(Stored data)
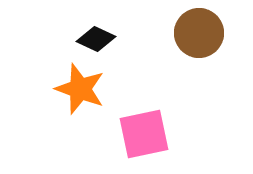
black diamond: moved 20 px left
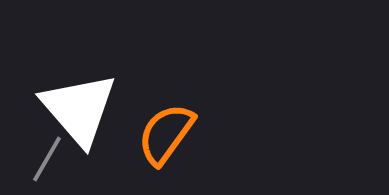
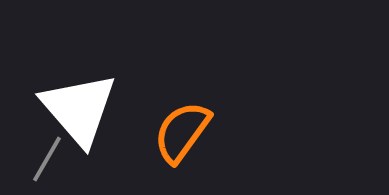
orange semicircle: moved 16 px right, 2 px up
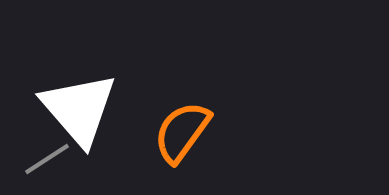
gray line: rotated 27 degrees clockwise
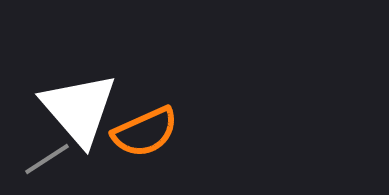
orange semicircle: moved 37 px left; rotated 150 degrees counterclockwise
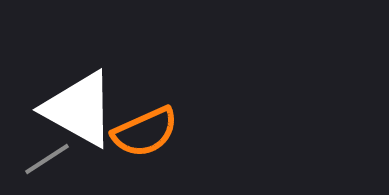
white triangle: rotated 20 degrees counterclockwise
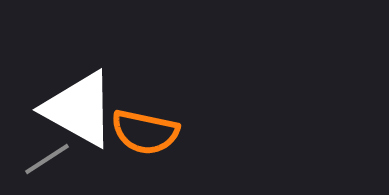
orange semicircle: rotated 36 degrees clockwise
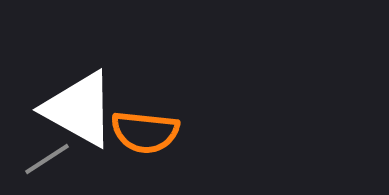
orange semicircle: rotated 6 degrees counterclockwise
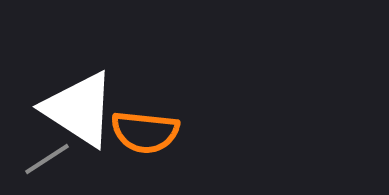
white triangle: rotated 4 degrees clockwise
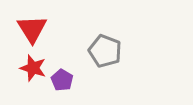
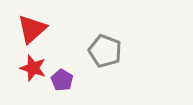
red triangle: rotated 20 degrees clockwise
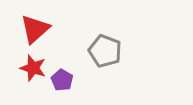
red triangle: moved 3 px right
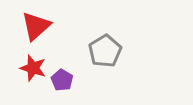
red triangle: moved 1 px right, 3 px up
gray pentagon: rotated 20 degrees clockwise
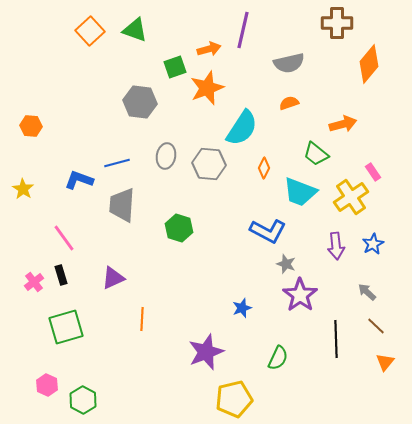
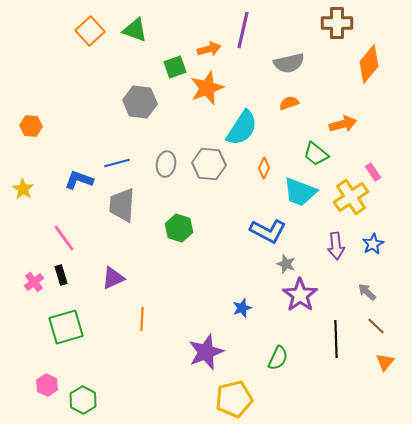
gray ellipse at (166, 156): moved 8 px down
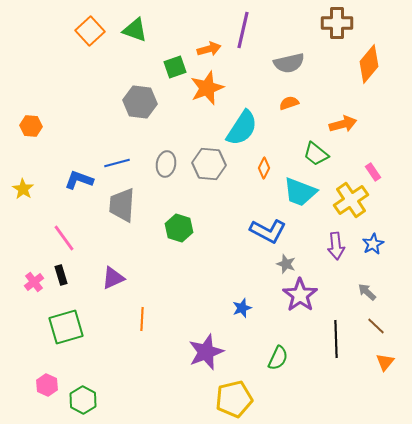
yellow cross at (351, 197): moved 3 px down
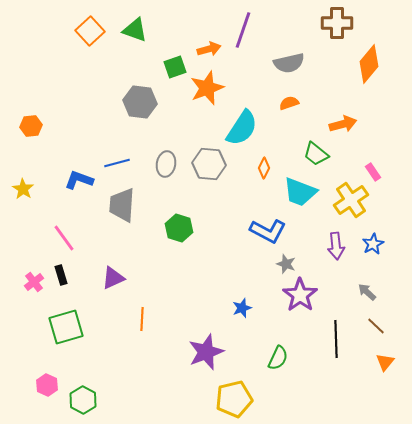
purple line at (243, 30): rotated 6 degrees clockwise
orange hexagon at (31, 126): rotated 10 degrees counterclockwise
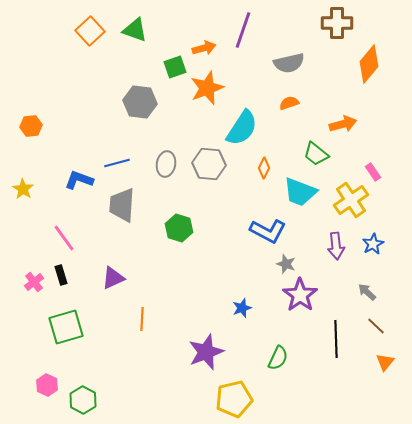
orange arrow at (209, 49): moved 5 px left, 1 px up
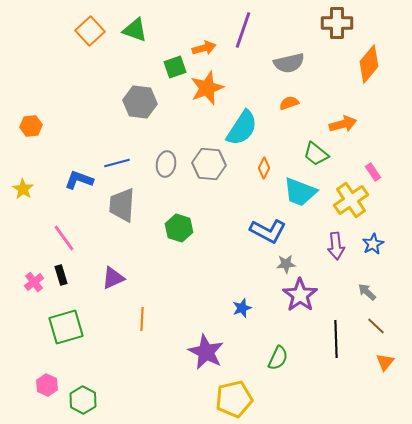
gray star at (286, 264): rotated 24 degrees counterclockwise
purple star at (206, 352): rotated 24 degrees counterclockwise
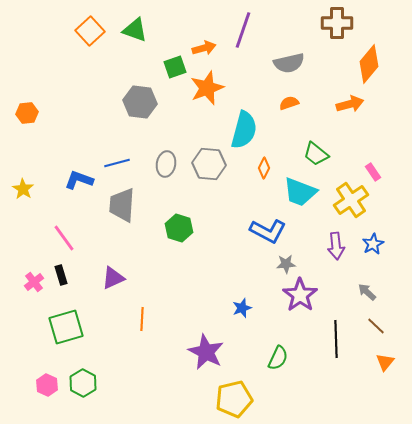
orange arrow at (343, 124): moved 7 px right, 20 px up
orange hexagon at (31, 126): moved 4 px left, 13 px up
cyan semicircle at (242, 128): moved 2 px right, 2 px down; rotated 18 degrees counterclockwise
green hexagon at (83, 400): moved 17 px up
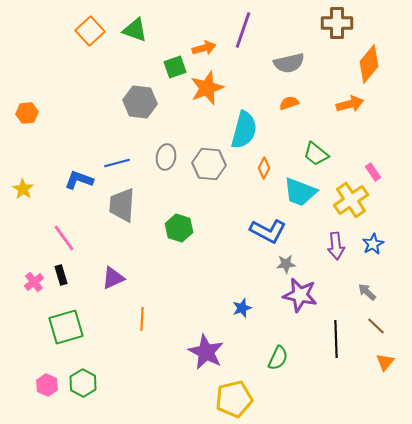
gray ellipse at (166, 164): moved 7 px up
purple star at (300, 295): rotated 24 degrees counterclockwise
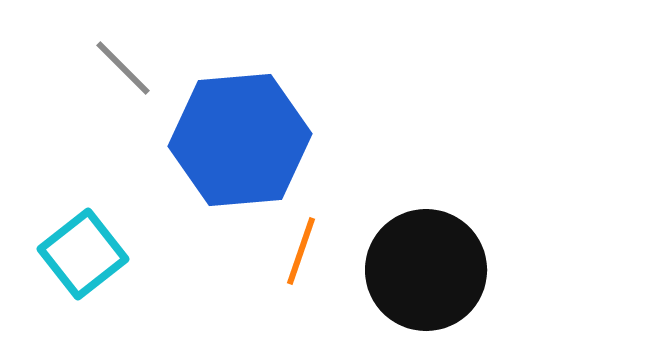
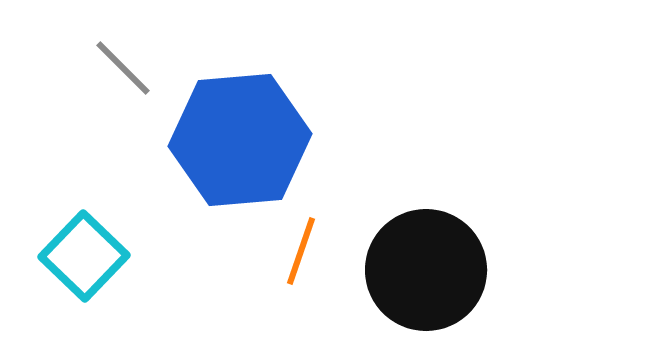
cyan square: moved 1 px right, 2 px down; rotated 8 degrees counterclockwise
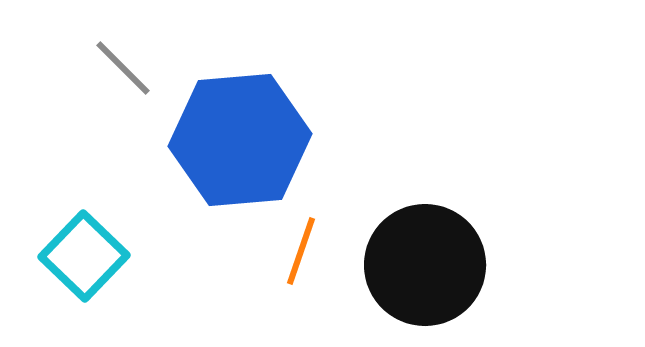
black circle: moved 1 px left, 5 px up
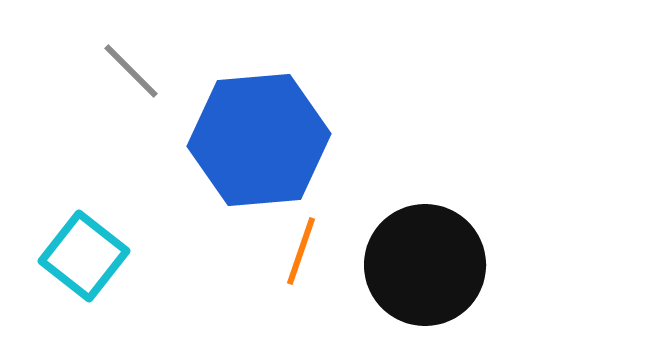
gray line: moved 8 px right, 3 px down
blue hexagon: moved 19 px right
cyan square: rotated 6 degrees counterclockwise
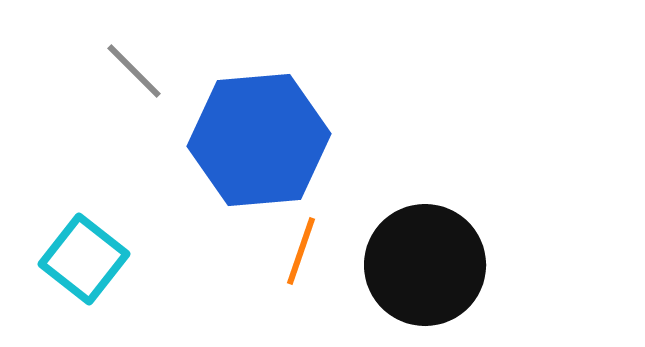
gray line: moved 3 px right
cyan square: moved 3 px down
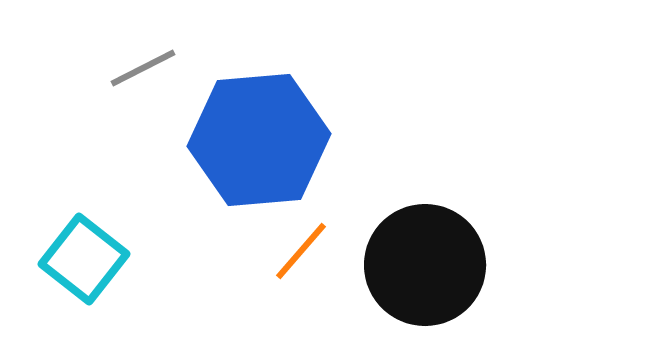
gray line: moved 9 px right, 3 px up; rotated 72 degrees counterclockwise
orange line: rotated 22 degrees clockwise
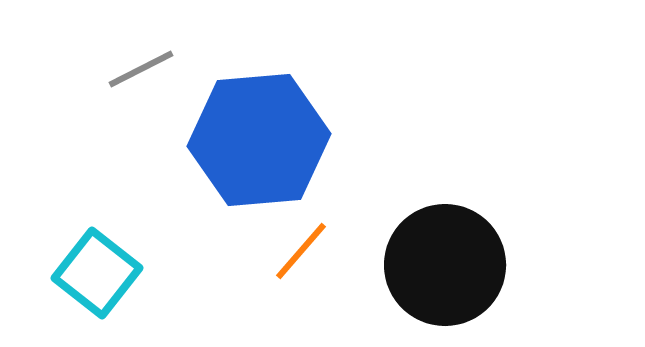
gray line: moved 2 px left, 1 px down
cyan square: moved 13 px right, 14 px down
black circle: moved 20 px right
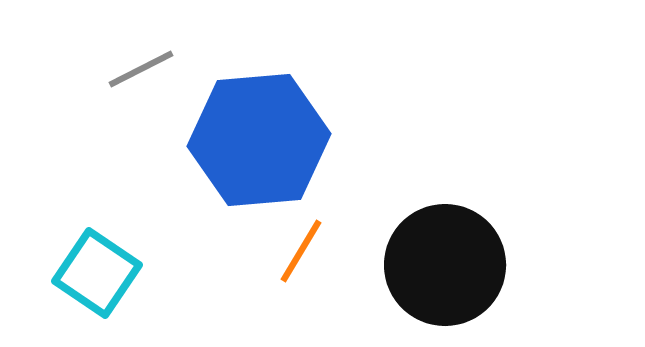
orange line: rotated 10 degrees counterclockwise
cyan square: rotated 4 degrees counterclockwise
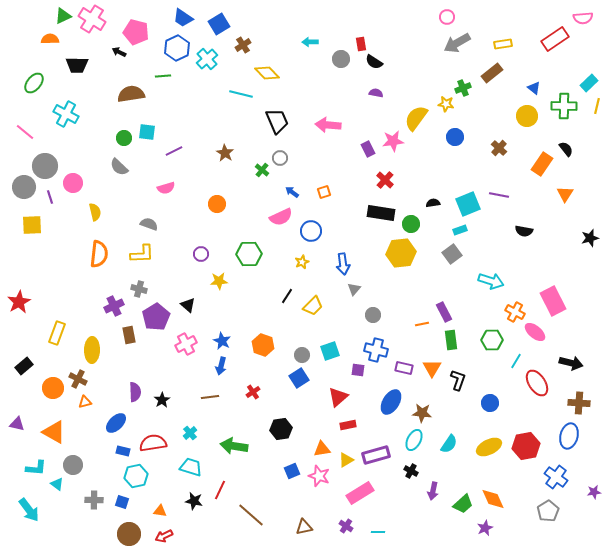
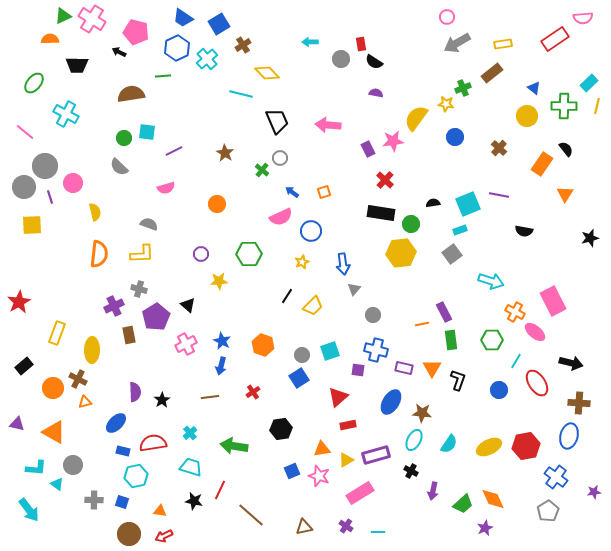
blue circle at (490, 403): moved 9 px right, 13 px up
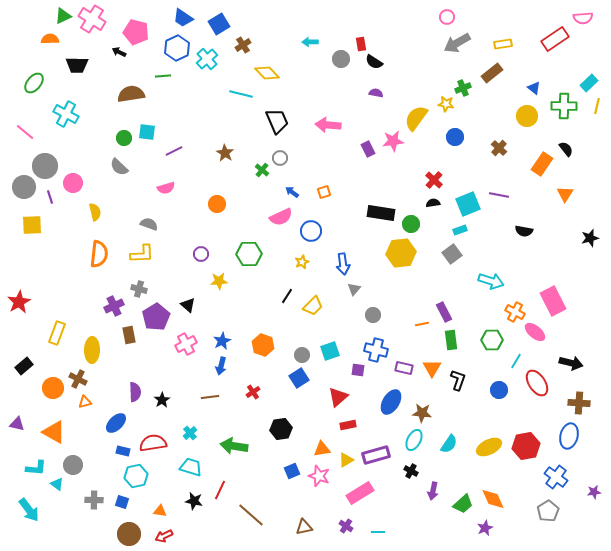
red cross at (385, 180): moved 49 px right
blue star at (222, 341): rotated 18 degrees clockwise
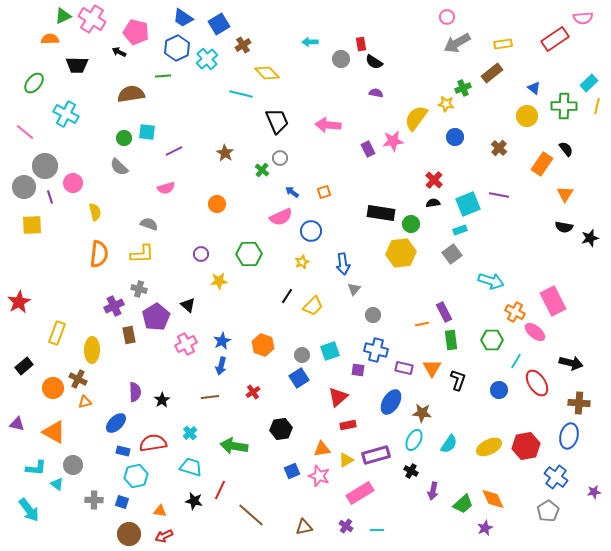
black semicircle at (524, 231): moved 40 px right, 4 px up
cyan line at (378, 532): moved 1 px left, 2 px up
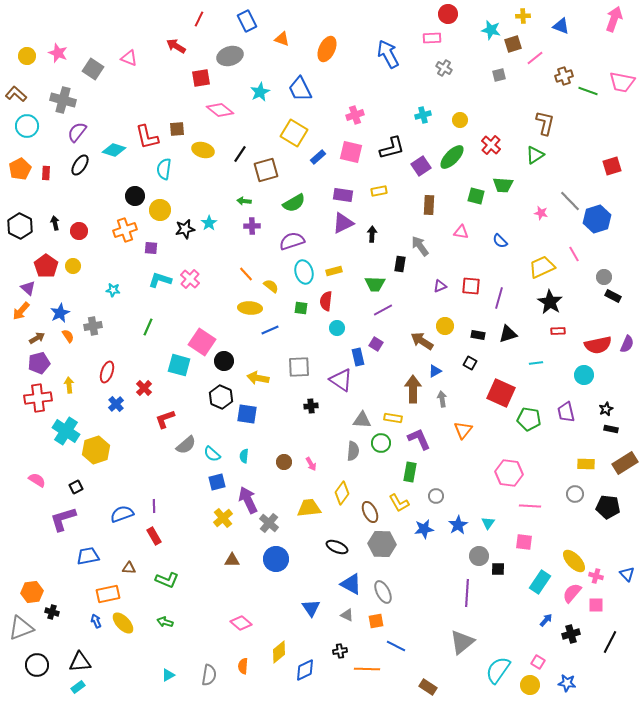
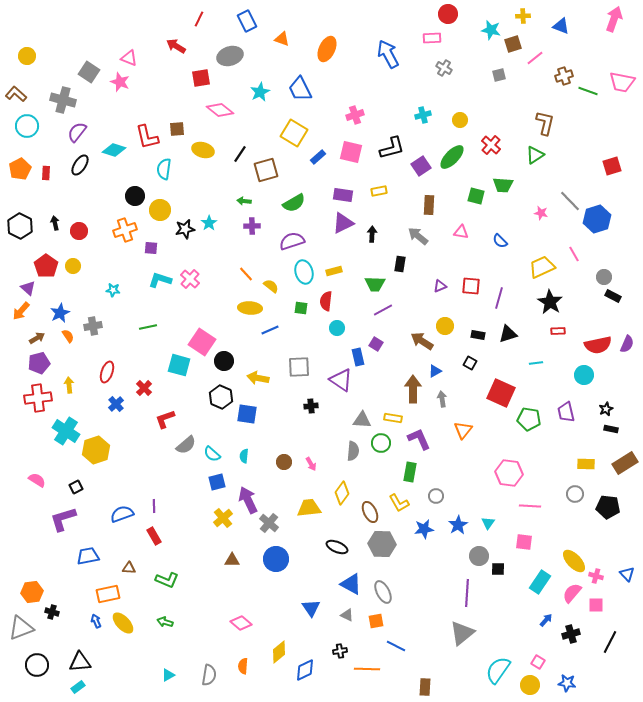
pink star at (58, 53): moved 62 px right, 29 px down
gray square at (93, 69): moved 4 px left, 3 px down
gray arrow at (420, 246): moved 2 px left, 10 px up; rotated 15 degrees counterclockwise
green line at (148, 327): rotated 54 degrees clockwise
gray triangle at (462, 642): moved 9 px up
brown rectangle at (428, 687): moved 3 px left; rotated 60 degrees clockwise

*Problem statement*
Edit the text lines of the records so that every "orange semicircle" becomes "orange half circle", and keep everything else the same. Leave the pictures out of your answer.

*Reply to the task*
black diamond: moved 20 px left
orange half circle: moved 16 px right, 2 px up
gray line: rotated 27 degrees clockwise
orange half circle: moved 37 px left; rotated 150 degrees counterclockwise
white triangle: rotated 20 degrees counterclockwise
orange half circle: rotated 36 degrees clockwise
orange half circle: rotated 6 degrees counterclockwise
white triangle: rotated 4 degrees clockwise
red triangle: rotated 20 degrees clockwise
red triangle: moved 3 px right
red triangle: moved 1 px right, 3 px up
gray pentagon: rotated 20 degrees clockwise
gray ellipse at (166, 156): moved 8 px down
yellow cross at (351, 197): moved 3 px down
purple line at (243, 30): rotated 6 degrees clockwise
orange hexagon at (31, 126): rotated 10 degrees counterclockwise
orange arrow at (209, 49): moved 5 px left, 1 px up
gray star at (286, 264): rotated 24 degrees counterclockwise
purple star at (206, 352): rotated 24 degrees counterclockwise
orange arrow at (343, 124): moved 7 px right, 20 px up
orange hexagon at (31, 126): moved 4 px left, 13 px up
cyan semicircle at (242, 128): moved 2 px right, 2 px down; rotated 18 degrees counterclockwise
green hexagon at (83, 400): moved 17 px up
gray ellipse at (166, 164): moved 7 px up
purple star at (300, 295): rotated 24 degrees counterclockwise
cyan square: moved 1 px right, 2 px down; rotated 8 degrees counterclockwise
black circle: moved 1 px left, 5 px up
gray line: moved 8 px right, 3 px down
blue hexagon: moved 19 px right
cyan square: rotated 6 degrees counterclockwise
gray line: moved 3 px right
cyan square: moved 3 px down
gray line: moved 9 px right, 3 px up; rotated 72 degrees counterclockwise
orange line: rotated 22 degrees clockwise
gray line: moved 2 px left, 1 px down
cyan square: moved 13 px right, 14 px down
black circle: moved 20 px right
orange line: rotated 10 degrees counterclockwise
cyan square: rotated 4 degrees counterclockwise
blue circle at (490, 403): moved 9 px right, 13 px up
red cross at (385, 180): moved 49 px right
blue star at (222, 341): rotated 18 degrees clockwise
black semicircle at (524, 231): moved 40 px right, 4 px up
cyan line at (378, 532): moved 1 px left, 2 px up
pink star at (58, 53): moved 62 px right, 29 px down
gray square at (93, 69): moved 4 px left, 3 px down
gray arrow at (420, 246): moved 2 px left, 10 px up; rotated 15 degrees counterclockwise
green line at (148, 327): rotated 54 degrees clockwise
gray triangle at (462, 642): moved 9 px up
brown rectangle at (428, 687): moved 3 px left; rotated 60 degrees clockwise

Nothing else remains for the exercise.